● **Dataset extract**
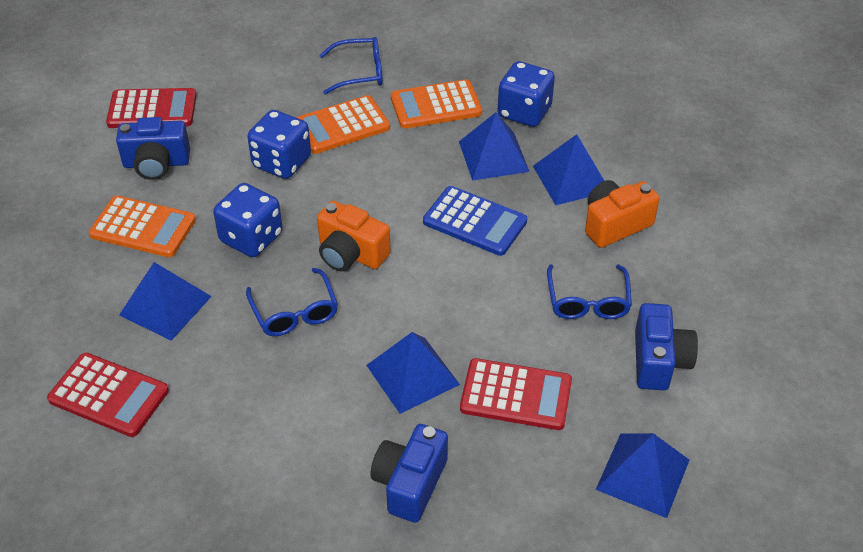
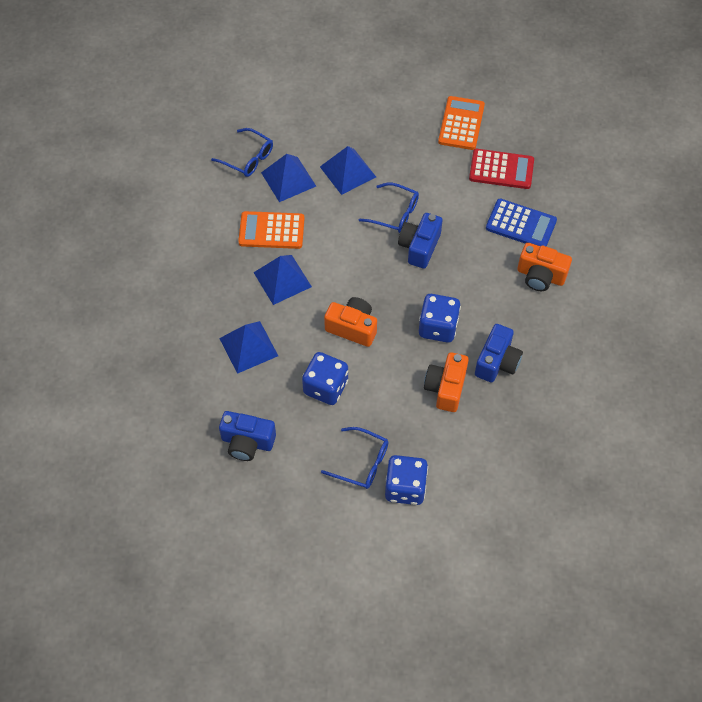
blue pyramid: 5 -> 4
orange calculator: 3 -> 2
orange camera: 2 -> 3
red calculator: 3 -> 1

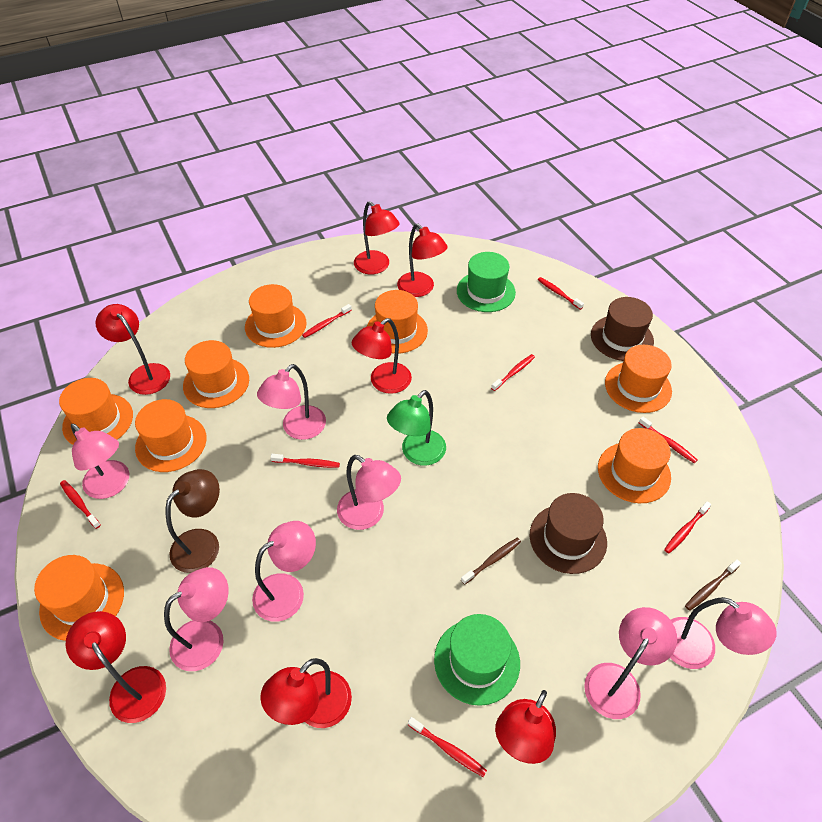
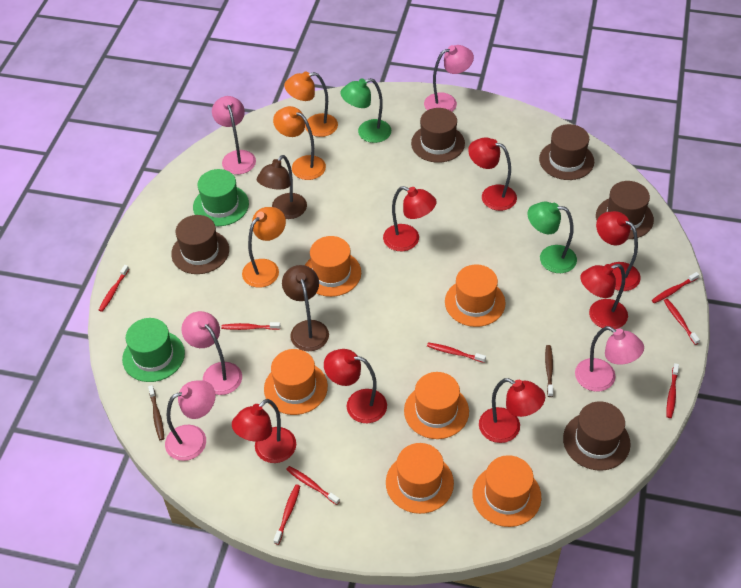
brown hat: 2 -> 5
brown lamp: 1 -> 2
green lamp: 1 -> 2
orange hat: 8 -> 6
orange lamp: 0 -> 3
pink lamp: 7 -> 5

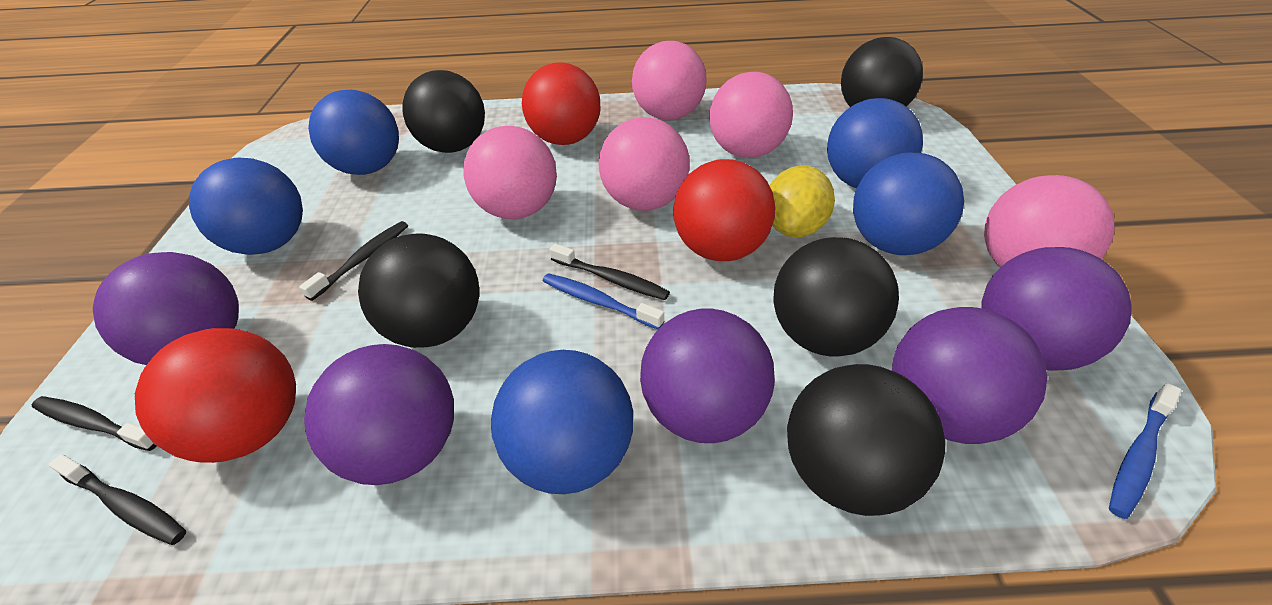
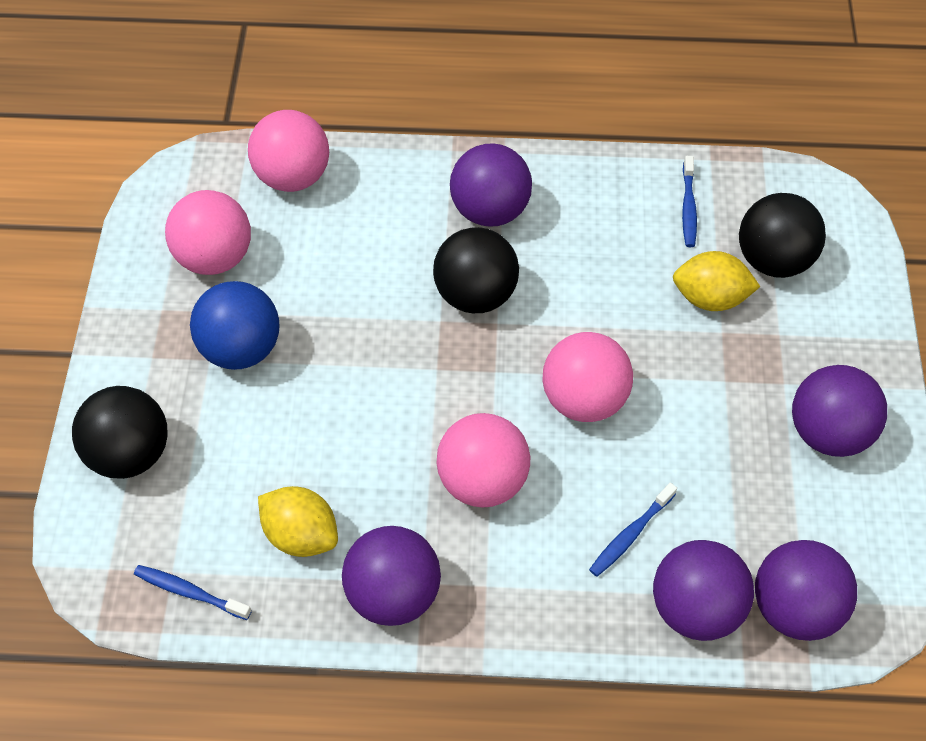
black ball: 5 -> 3
black toothbrush: 4 -> 0
blue ball: 5 -> 1
blue toothbrush: 2 -> 3
pink ball: 5 -> 4
red ball: 3 -> 0
yellow lemon: 1 -> 2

● **Task brief**
Hand back the data above exactly, with no images.

● **Result**
blue pyramid: 5 -> 4
orange calculator: 3 -> 2
orange camera: 2 -> 3
red calculator: 3 -> 1

brown hat: 2 -> 5
brown lamp: 1 -> 2
green lamp: 1 -> 2
orange hat: 8 -> 6
orange lamp: 0 -> 3
pink lamp: 7 -> 5

black ball: 5 -> 3
black toothbrush: 4 -> 0
blue ball: 5 -> 1
blue toothbrush: 2 -> 3
pink ball: 5 -> 4
red ball: 3 -> 0
yellow lemon: 1 -> 2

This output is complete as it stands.